━━━━━ Given data ━━━━━

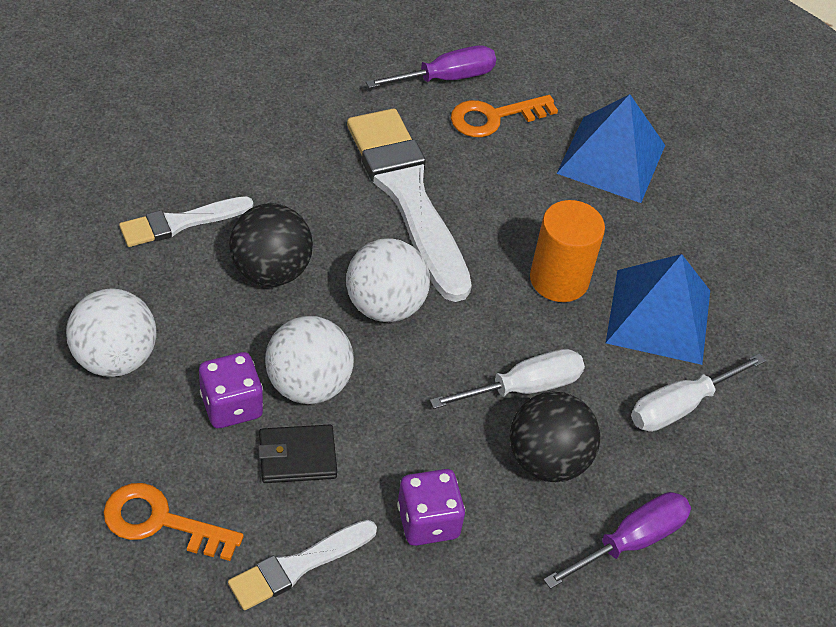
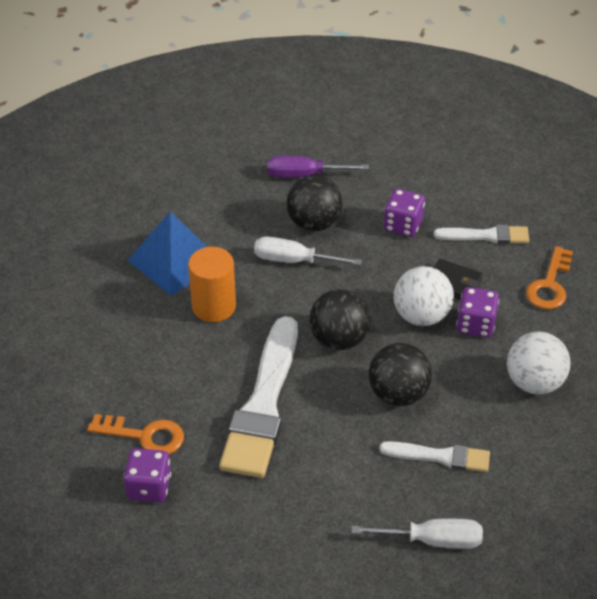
camera: 140 degrees left, 5 degrees down
(161, 522) = (550, 285): orange key -> orange key turned 60 degrees clockwise
(385, 305) = (339, 339): white ball -> black ball
(446, 78) = (149, 487): purple screwdriver -> purple dice
(611, 159) = (93, 366): blue pyramid -> none
(680, 406) = (214, 215): white screwdriver -> white screwdriver (433, 540)

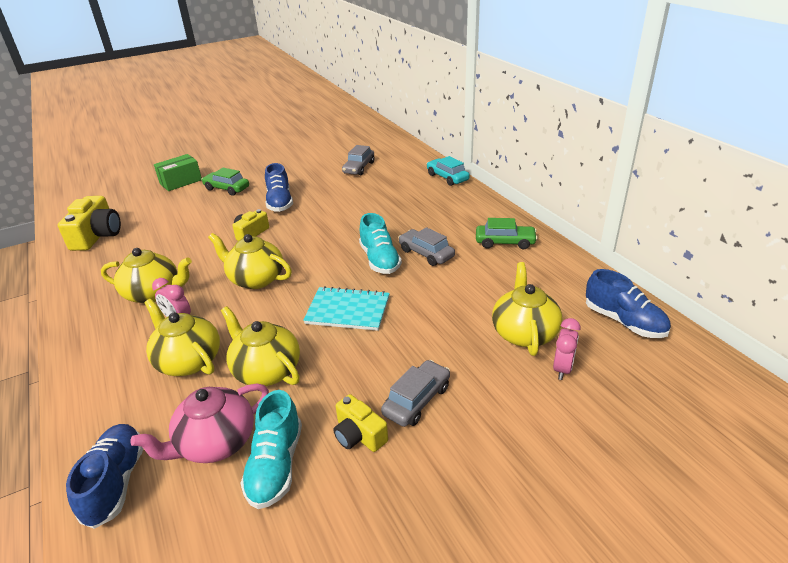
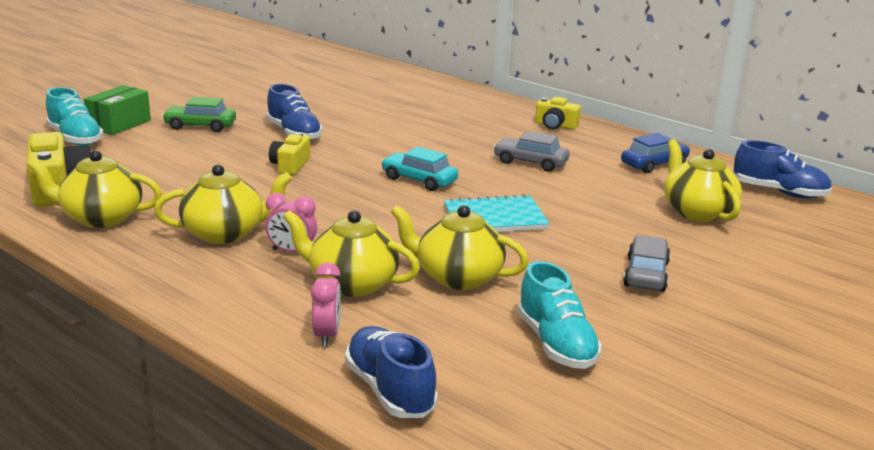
camera: 25 degrees left, 10 degrees down
(215, 442) = (468, 340): pink teapot -> none
(256, 279) = (349, 205): yellow teapot -> yellow teapot (101, 217)
(359, 168) = (361, 94): grey car -> none
(359, 435) = (616, 308): yellow camera -> yellow camera (555, 126)
(379, 260) = (483, 173): turquoise shoe -> turquoise shoe (75, 138)
(447, 177) = (482, 96): turquoise car -> turquoise car (419, 180)
(505, 242) = (606, 145): green car -> none
(530, 270) = (654, 164): none -> blue car
(562, 369) = (758, 232): pink clock -> pink clock (327, 335)

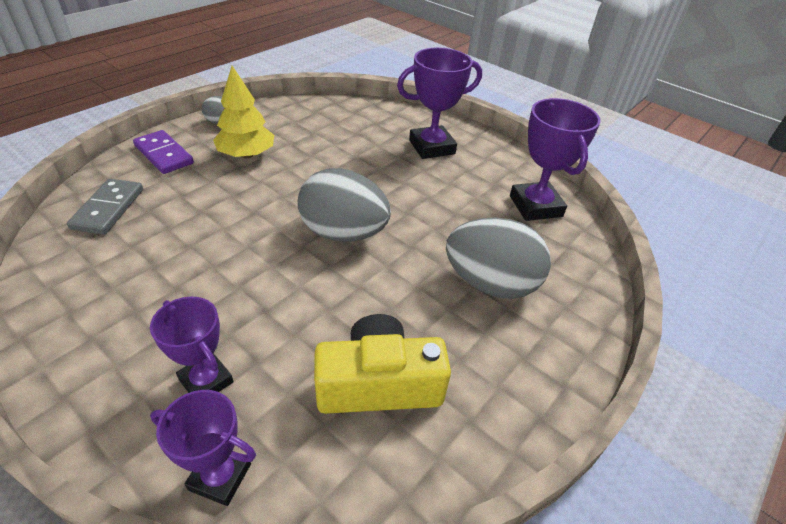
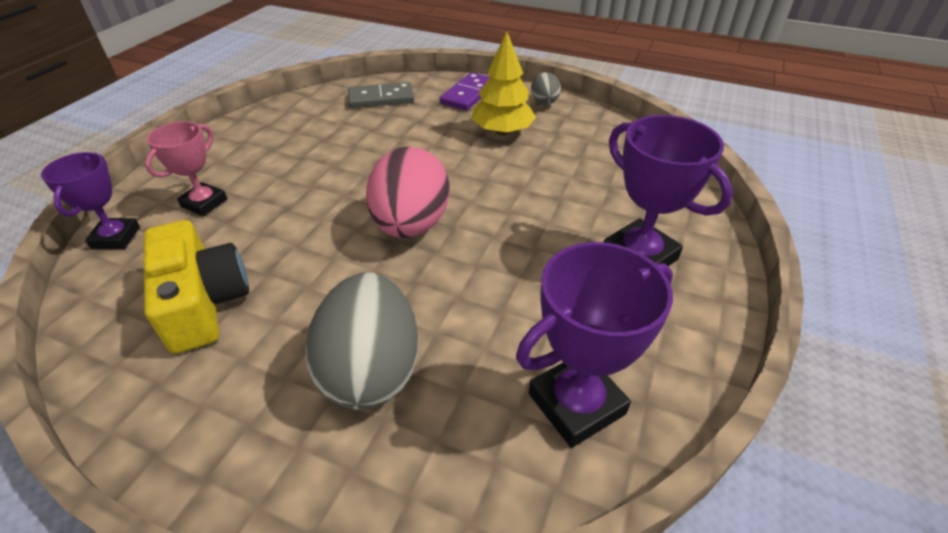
camera: 75 degrees right, 0 degrees up
(206, 381) = (204, 203): purple trophy -> pink trophy
(343, 233) = (411, 225): grey egg -> pink egg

━━━━━

Activity >>
Leaving the pictures behind, return every line above exactly.

Written response >>
camera: 140 degrees left, 5 degrees down
(161, 522) = (550, 285): orange key -> orange key turned 60 degrees clockwise
(385, 305) = (339, 339): white ball -> black ball
(446, 78) = (149, 487): purple screwdriver -> purple dice
(611, 159) = (93, 366): blue pyramid -> none
(680, 406) = (214, 215): white screwdriver -> white screwdriver (433, 540)

camera: 25 degrees left, 10 degrees down
(215, 442) = (468, 340): pink teapot -> none
(256, 279) = (349, 205): yellow teapot -> yellow teapot (101, 217)
(359, 168) = (361, 94): grey car -> none
(359, 435) = (616, 308): yellow camera -> yellow camera (555, 126)
(379, 260) = (483, 173): turquoise shoe -> turquoise shoe (75, 138)
(447, 177) = (482, 96): turquoise car -> turquoise car (419, 180)
(505, 242) = (606, 145): green car -> none
(530, 270) = (654, 164): none -> blue car
(562, 369) = (758, 232): pink clock -> pink clock (327, 335)

camera: 75 degrees right, 0 degrees up
(206, 381) = (204, 203): purple trophy -> pink trophy
(343, 233) = (411, 225): grey egg -> pink egg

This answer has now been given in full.